*PROBLEM DETAILS*. Report every line of the records that contains the word "black".

*GIVEN ENTRIES*.
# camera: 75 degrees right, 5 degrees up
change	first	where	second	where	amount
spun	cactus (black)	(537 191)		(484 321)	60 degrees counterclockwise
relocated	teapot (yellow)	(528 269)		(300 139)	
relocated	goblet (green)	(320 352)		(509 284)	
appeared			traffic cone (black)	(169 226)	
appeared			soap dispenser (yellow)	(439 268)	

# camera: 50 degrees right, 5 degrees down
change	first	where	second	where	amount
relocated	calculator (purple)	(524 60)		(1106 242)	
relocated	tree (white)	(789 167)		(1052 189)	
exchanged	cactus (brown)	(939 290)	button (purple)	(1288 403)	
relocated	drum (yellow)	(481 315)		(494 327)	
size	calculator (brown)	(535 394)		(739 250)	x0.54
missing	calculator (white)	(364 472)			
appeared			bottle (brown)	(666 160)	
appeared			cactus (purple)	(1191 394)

*ANSWER TO THIS TASK*.
spun	cactus (black)	(537 191)		(484 321)	60 degrees counterclockwise
appeared			traffic cone (black)	(169 226)	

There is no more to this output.